Records from a data source:
..............................

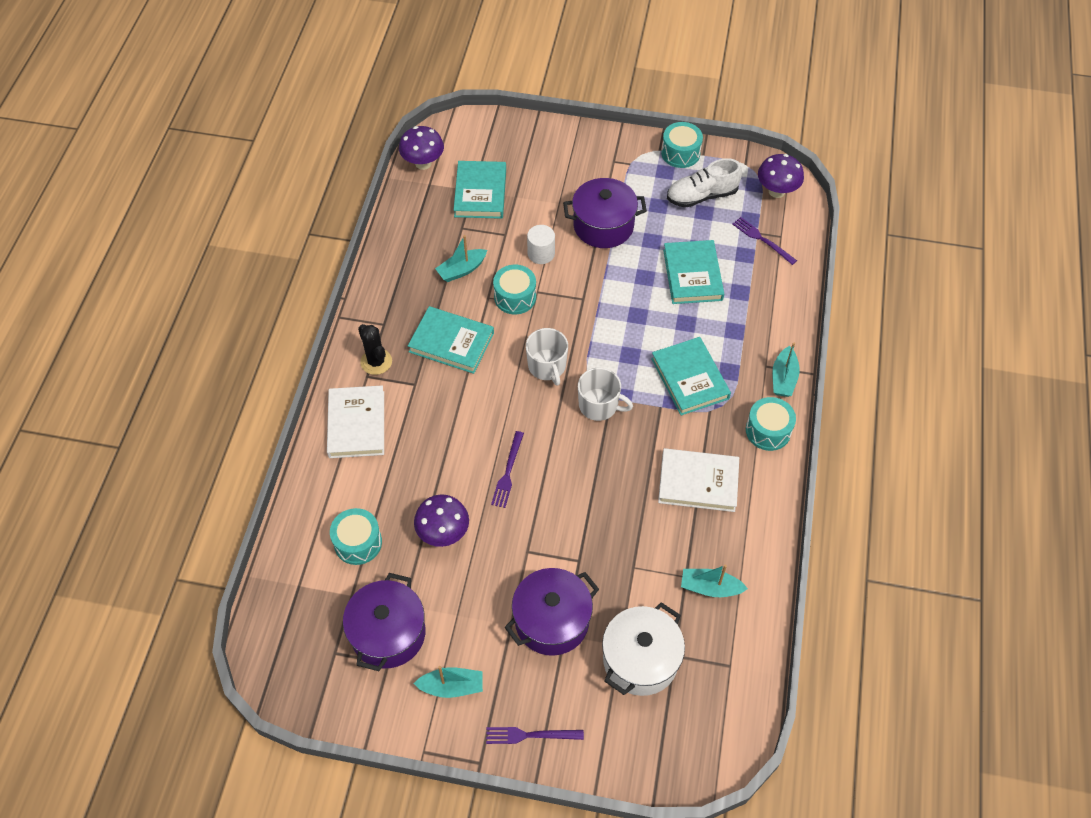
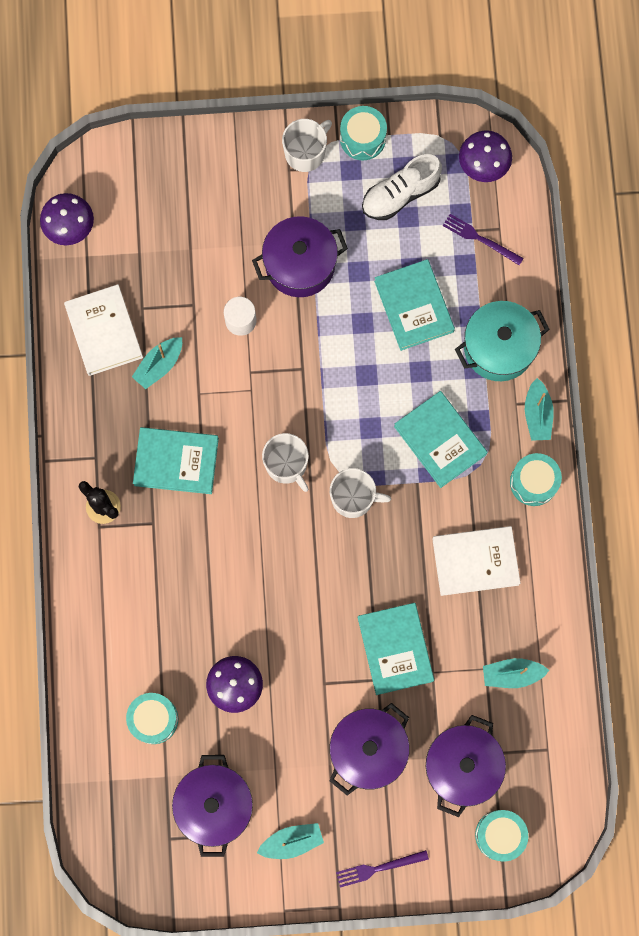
camera: 15 degrees left, 20 degrees up
(357, 424) = (108, 587): white book -> white book (104, 331)
(480, 193) = (148, 254): turquoise book -> turquoise book (395, 649)
(508, 472) = (280, 601): purple fork -> none
(515, 297) = (228, 385): turquoise drum -> turquoise drum (500, 835)
(631, 153) = (305, 152): none -> white mug
(640, 660) = (462, 766): white pot -> purple pot
(760, 320) = (498, 348): none -> turquoise pot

..............................

TASK PROMPT:
Please print each of the records word for word, keeping the pictures out.

ANSWER SECTION:
camera: 15 degrees left, 20 degrees up
(357, 424) = (108, 587): white book -> white book (104, 331)
(480, 193) = (148, 254): turquoise book -> turquoise book (395, 649)
(508, 472) = (280, 601): purple fork -> none
(515, 297) = (228, 385): turquoise drum -> turquoise drum (500, 835)
(631, 153) = (305, 152): none -> white mug
(640, 660) = (462, 766): white pot -> purple pot
(760, 320) = (498, 348): none -> turquoise pot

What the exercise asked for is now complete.